**What is needed:** Search the records for "moved". Copy every line where it appears.

**The data:**
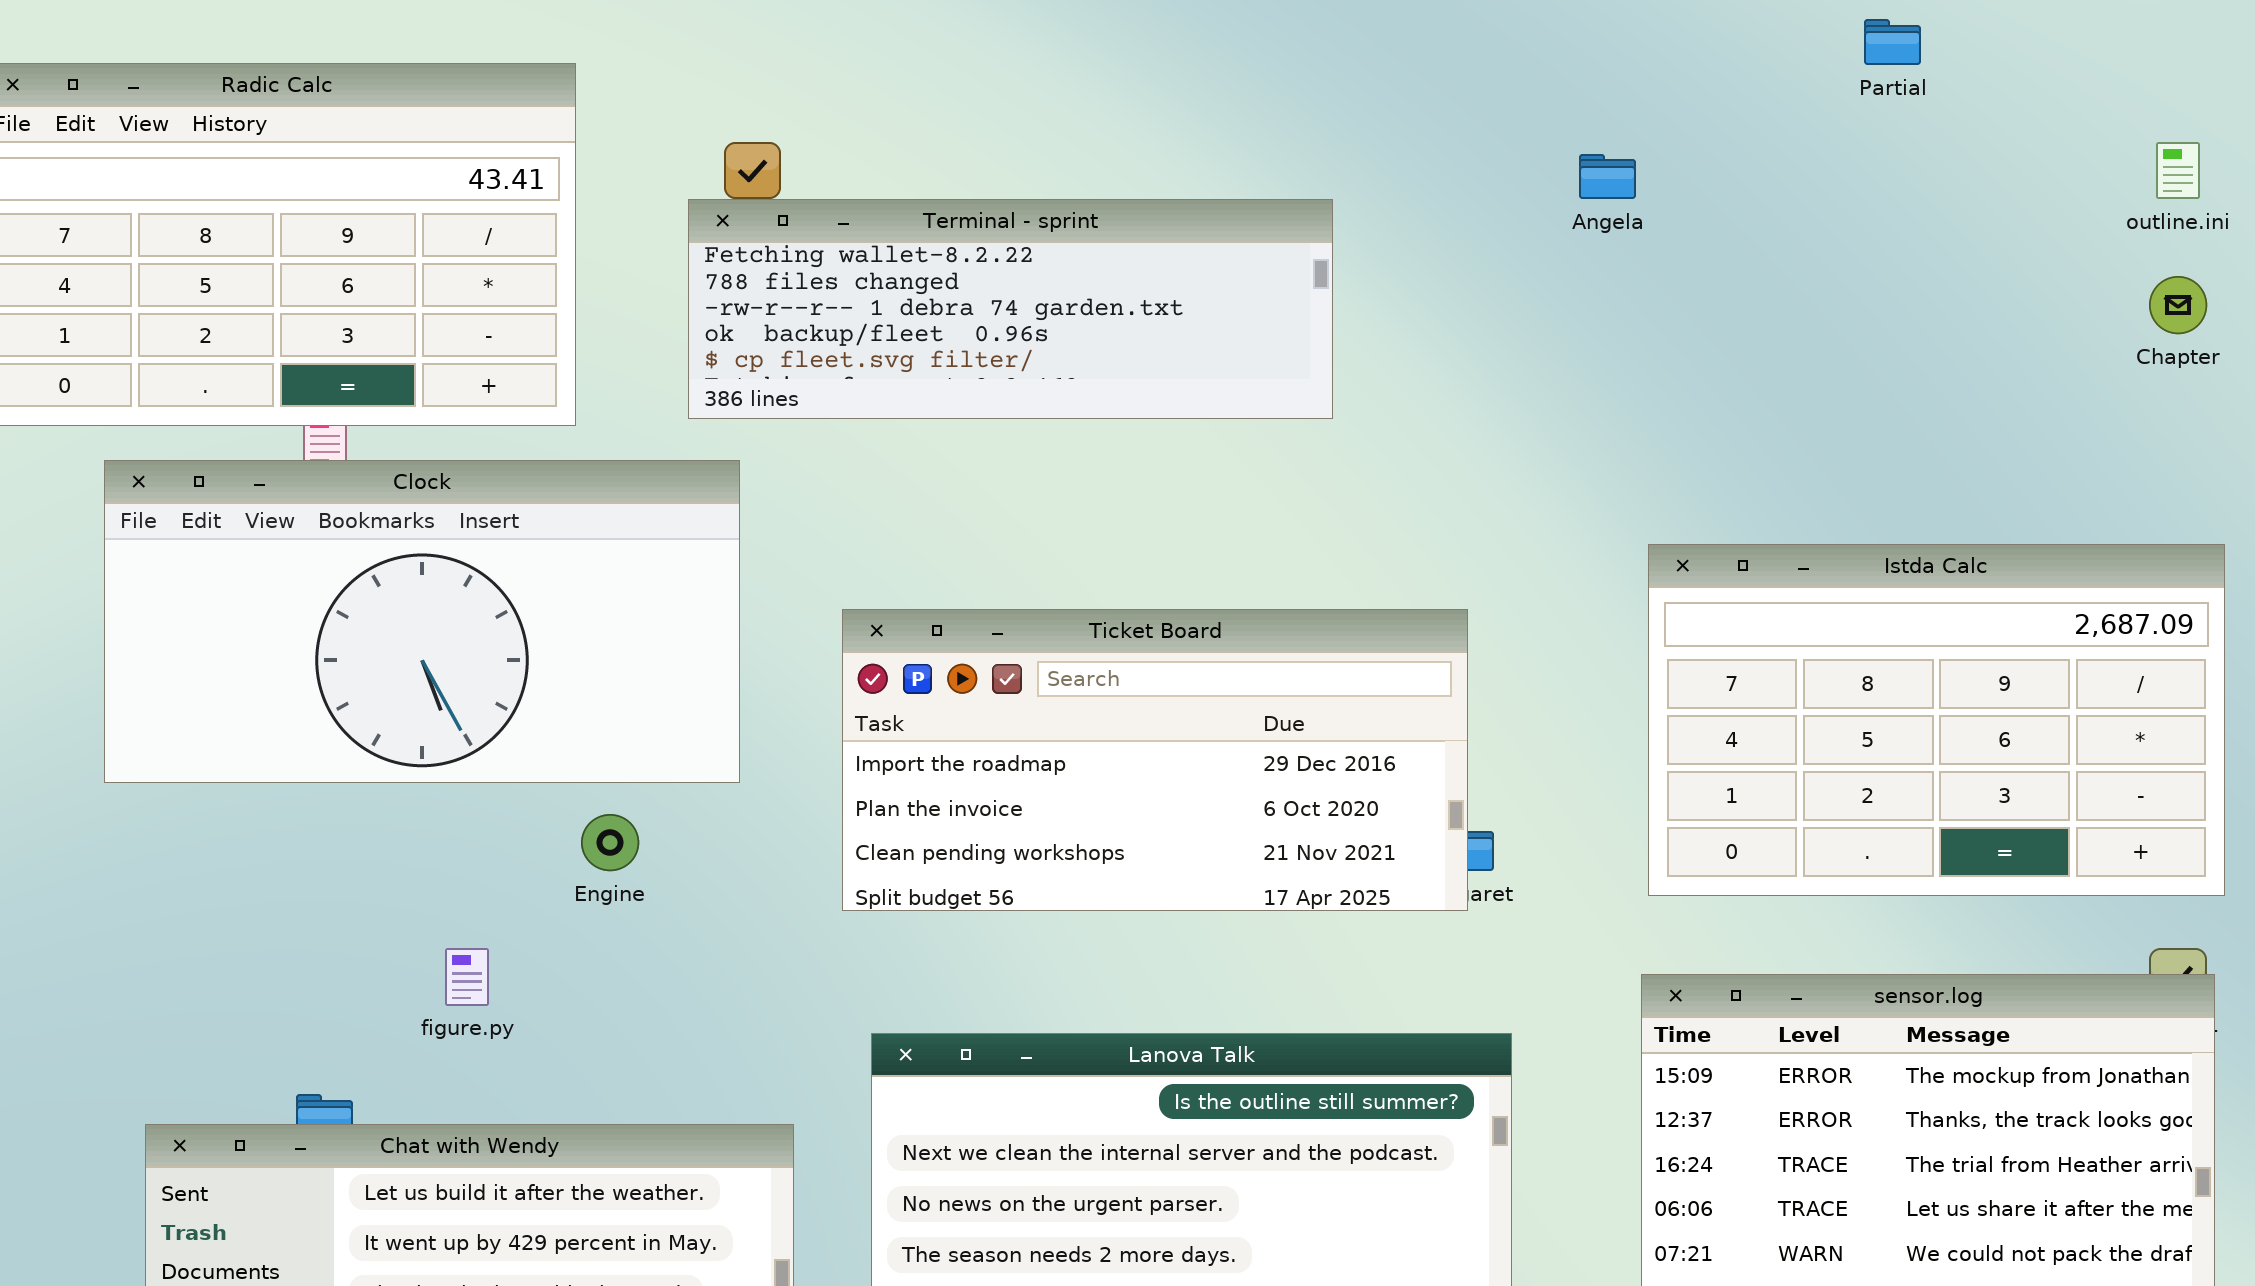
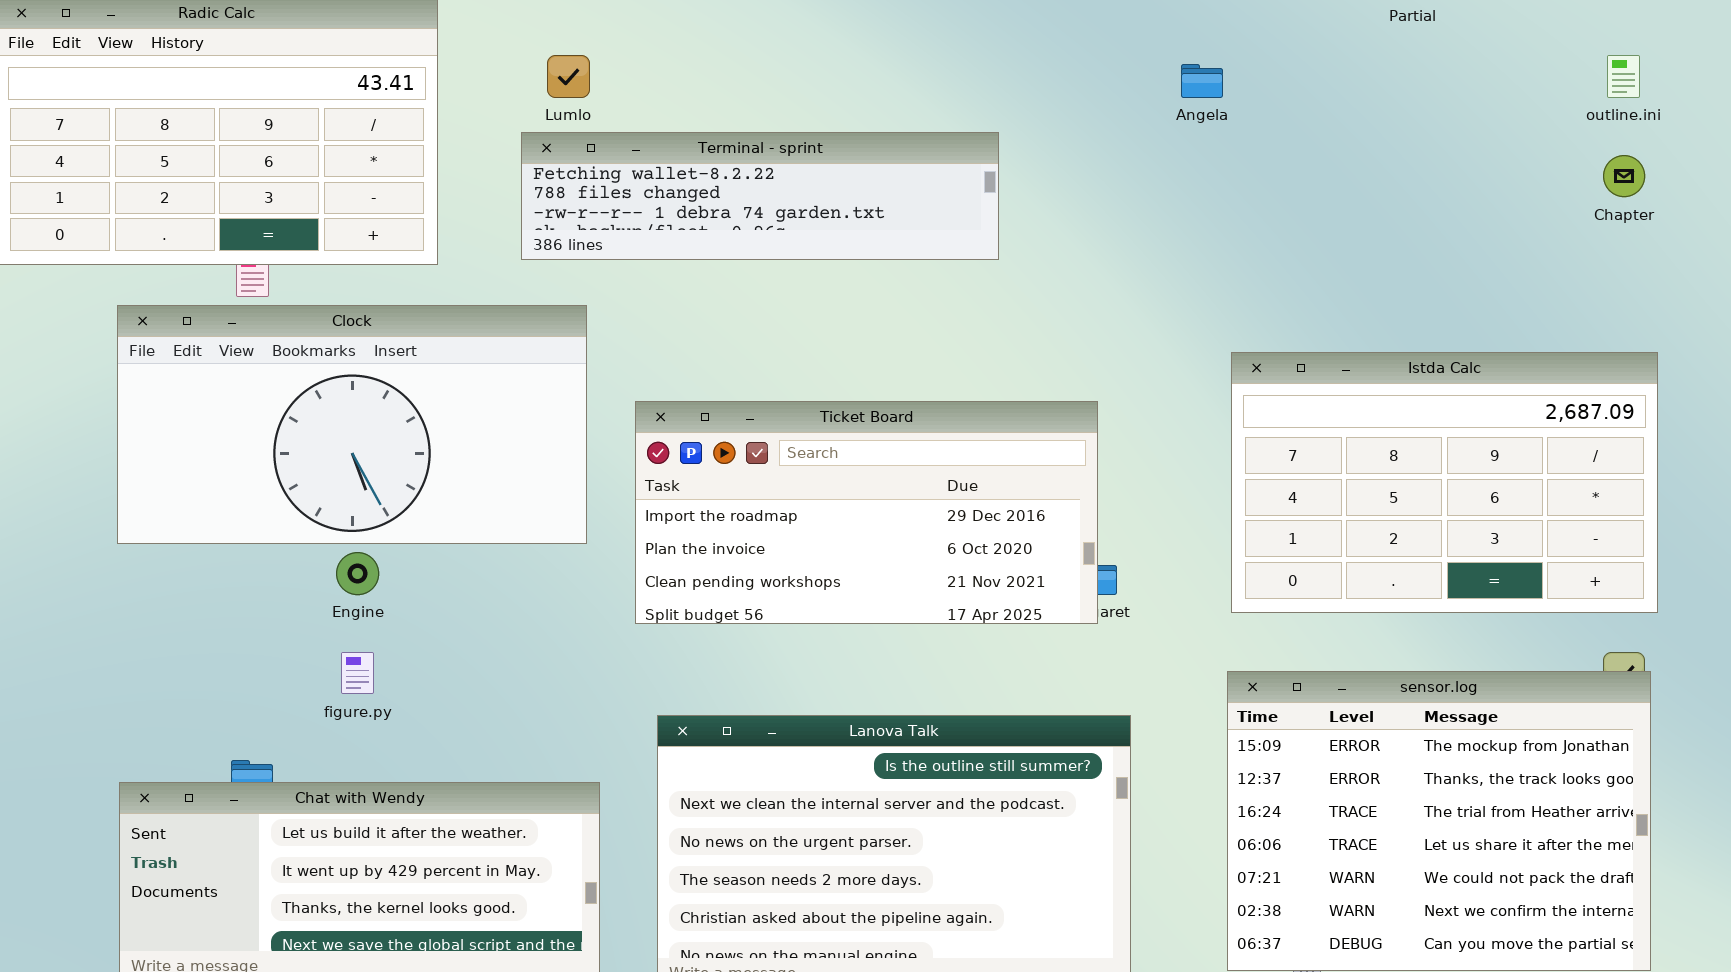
Terminal - sprint: [688,199,1333,419] -> [521,132,999,260], resized
Clock: [104,460,740,783] -> [117,305,587,544], moved
Engine: [581,814,639,871] -> [336,552,379,595], moved

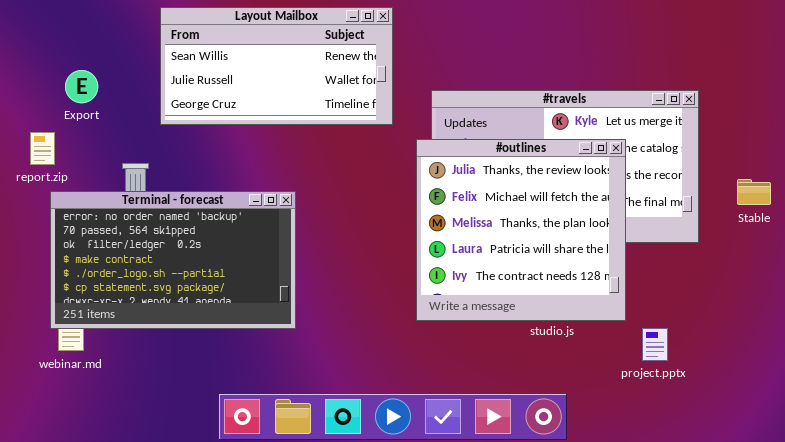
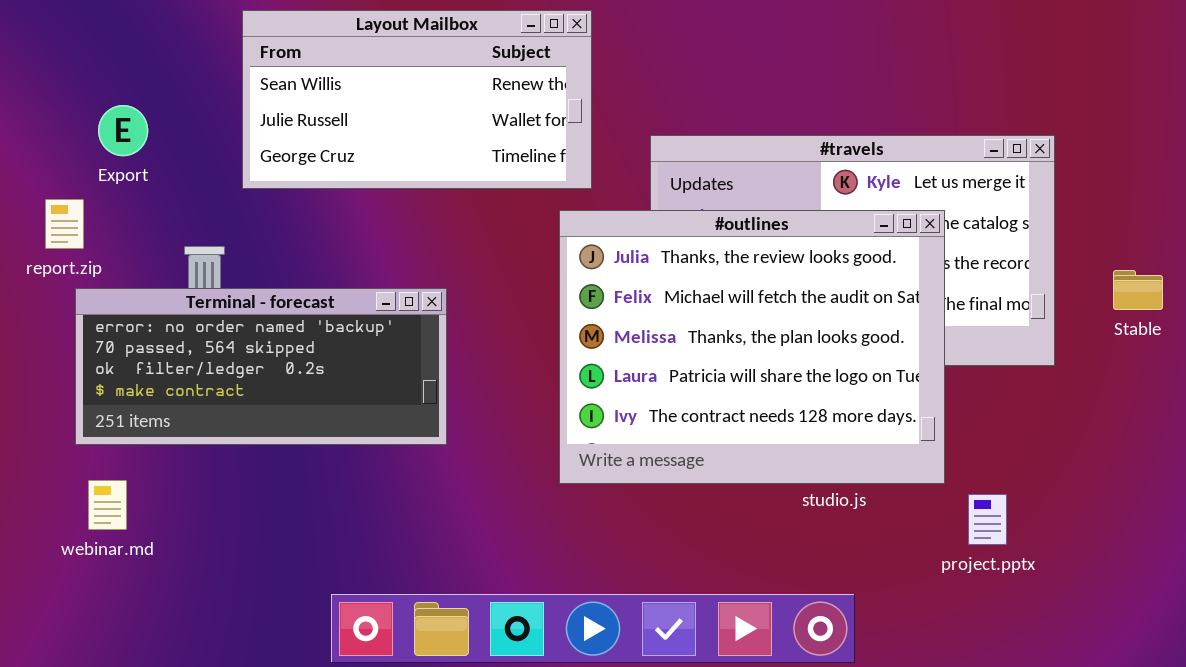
#outlines: [416,139,626,321] -> [559,210,945,484], resized
Terminal - forecast: [50,191,296,329] -> [75,288,447,445], resized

**Response:**
Clock: [104,460,740,783] -> [117,305,587,544], moved
Engine: [581,814,639,871] -> [336,552,379,595], moved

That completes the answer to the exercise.